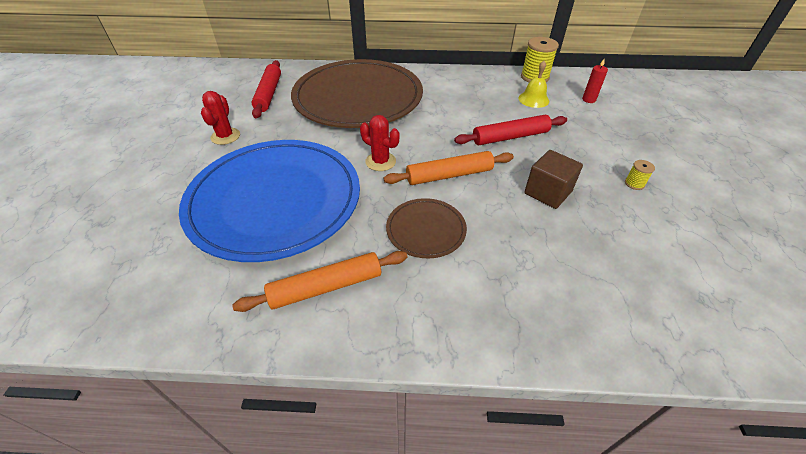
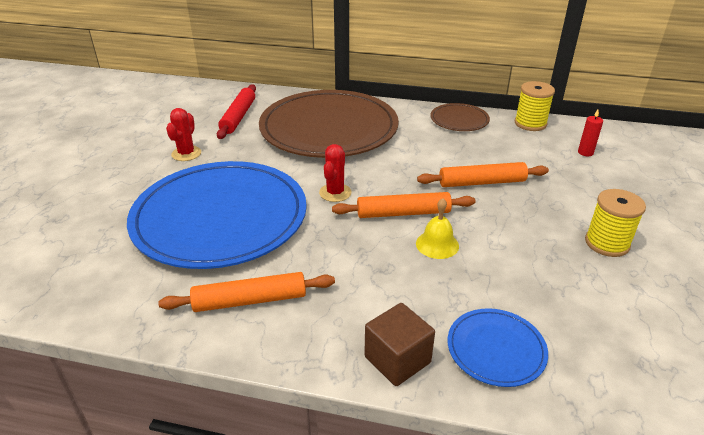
camera: 10 degrees right, 10 degrees down
(380, 161) = (335, 193): red cactus -> red cactus turned 60 degrees clockwise
(426, 230) = (363, 262): brown plate -> brown plate (459, 120)
(510, 137) = (481, 182): red rolling pin -> orange rolling pin
(533, 99) = (521, 147): yellow bell -> yellow bell (437, 244)
(547, 192) = (505, 241): brown cube -> brown cube (397, 359)
(573, 304) = (496, 349): none -> blue plate
(634, 183) = (607, 243): yellow spool -> yellow spool, size x2.02

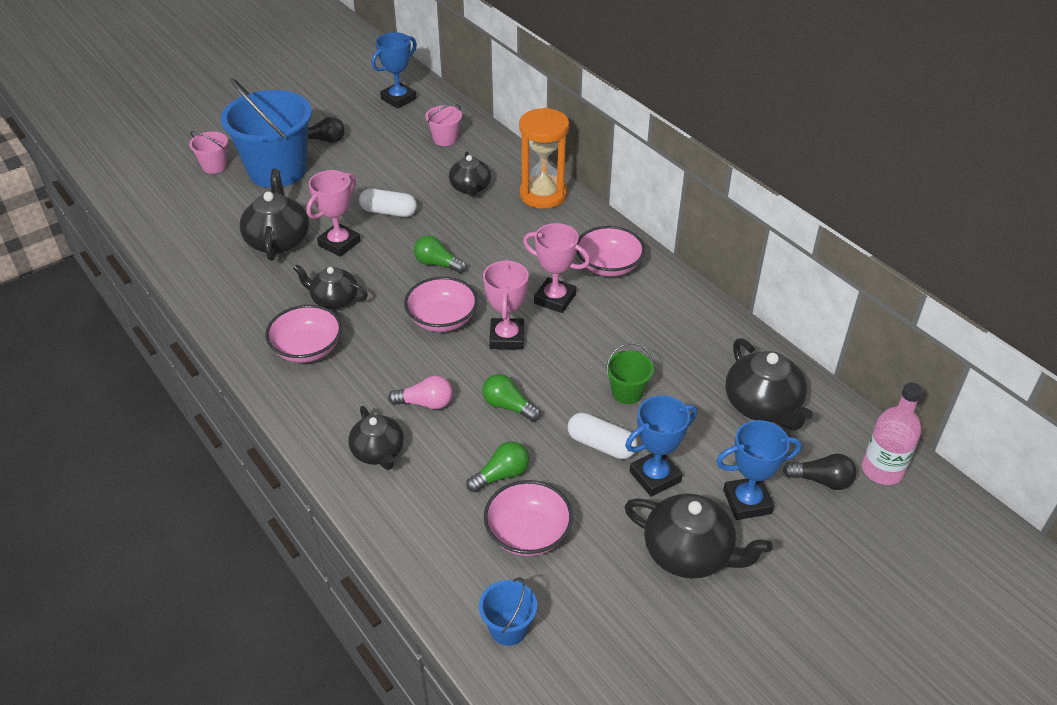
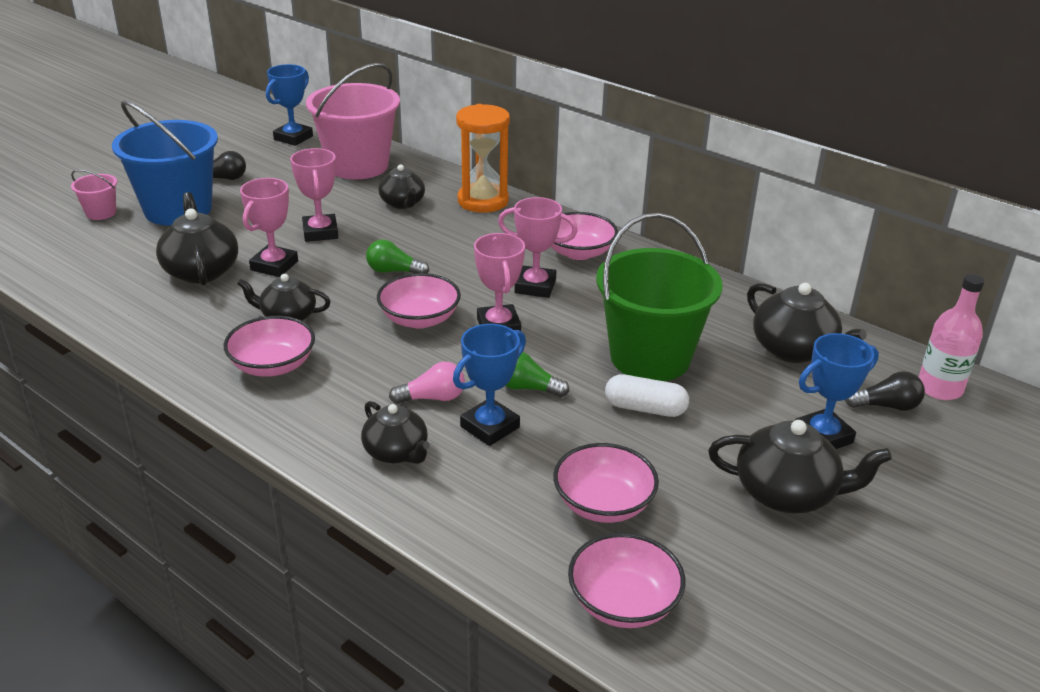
camera: 15 degrees left, 10 degrees down
(389, 212) = (320, 232): white capsule -> pink trophy
(445, 139) = (358, 166): pink bucket -> pink bucket, size x2.30
(501, 475) = (548, 453): green light bulb -> none
(508, 628) = (623, 602): blue bucket -> pink bowl
(627, 392) = (650, 357): green bucket -> green bucket, size x2.30
(655, 476) = (716, 428): blue trophy -> blue trophy (490, 427)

[Work order] Which lines of the material contain "bucket"? List them.

[Exercise answer]
(445, 139) = (358, 166): pink bucket -> pink bucket, size x2.30
(508, 628) = (623, 602): blue bucket -> pink bowl
(627, 392) = (650, 357): green bucket -> green bucket, size x2.30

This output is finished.